• _Your assignment_
Within the records below, reproduce without change the lines from the line that has "grey stacking toy: 3 -> 4" through the line that has "red light bulb: 0 -> 1", and only those.

• _Data to use_
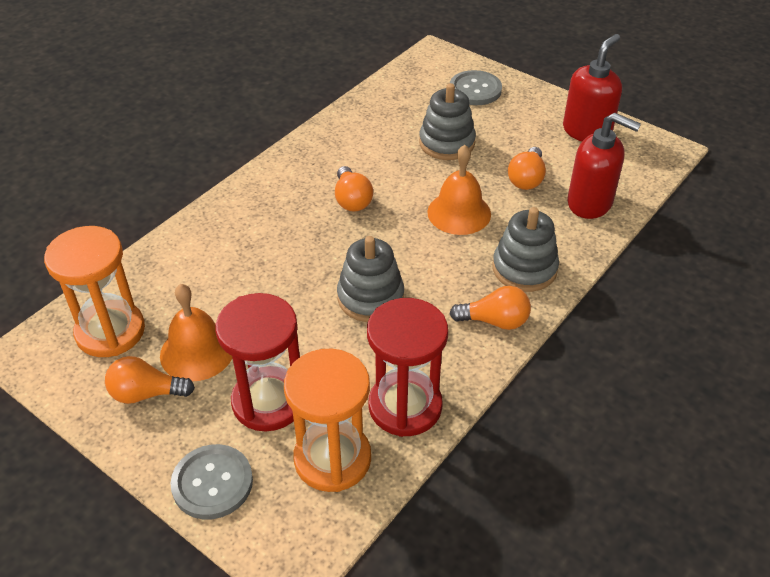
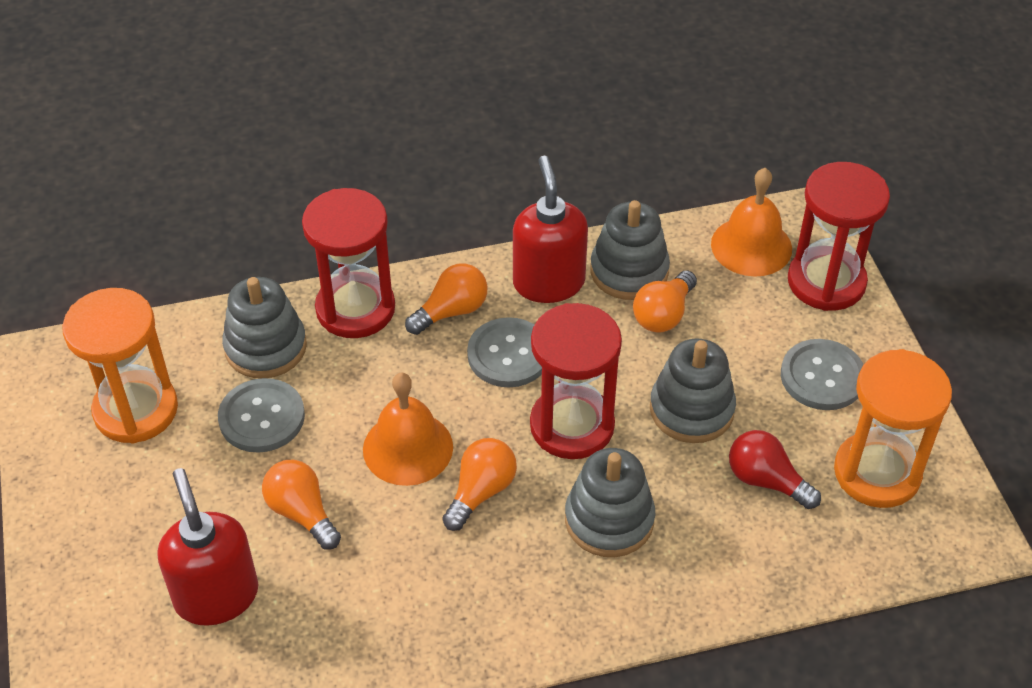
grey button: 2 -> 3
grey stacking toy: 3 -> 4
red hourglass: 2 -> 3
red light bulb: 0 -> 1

--

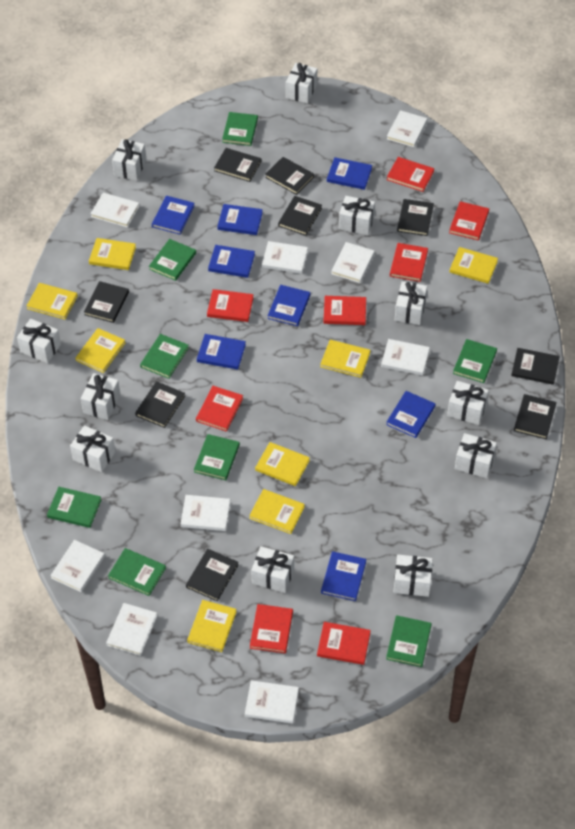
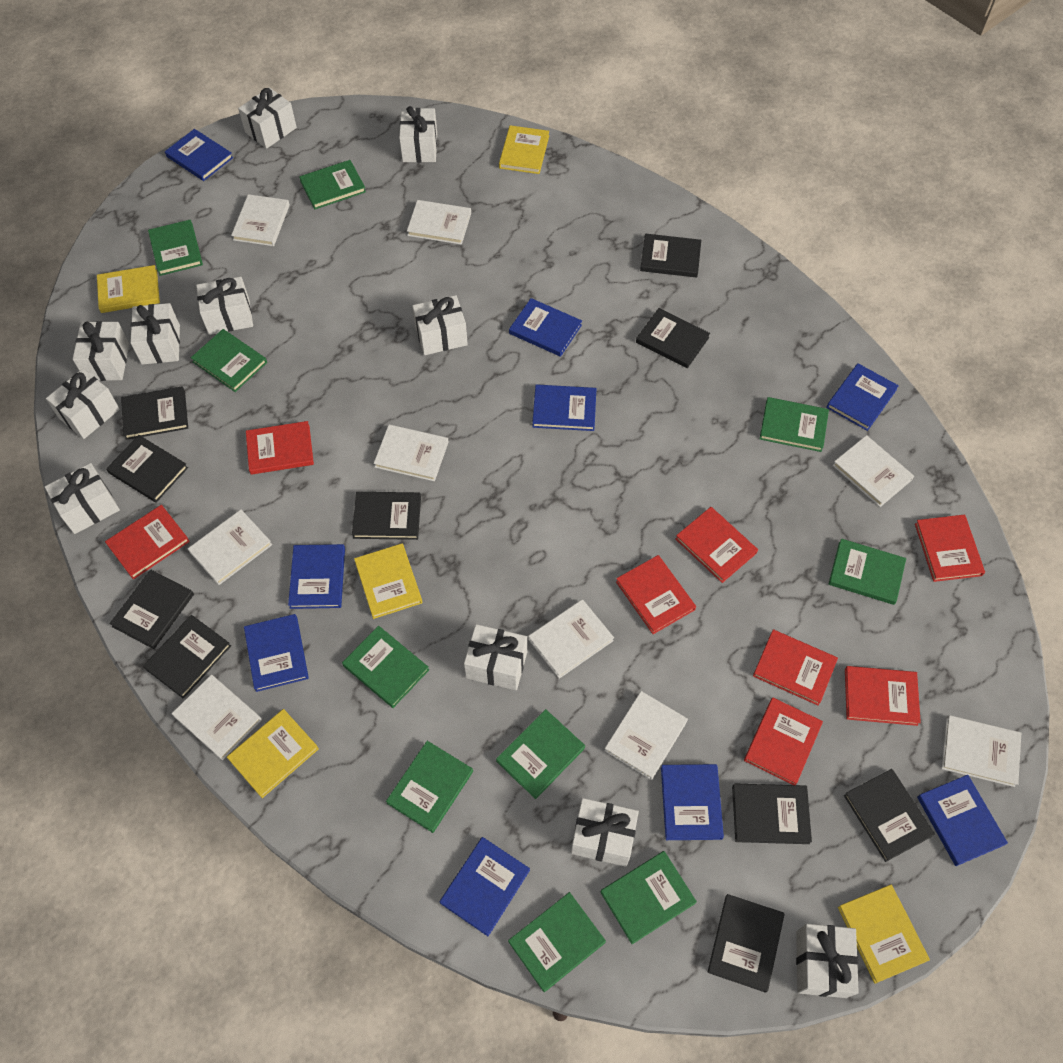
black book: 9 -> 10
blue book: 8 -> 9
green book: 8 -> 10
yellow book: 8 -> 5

• _Response box_
grey stacking toy: 3 -> 4
red hourglass: 2 -> 3
red light bulb: 0 -> 1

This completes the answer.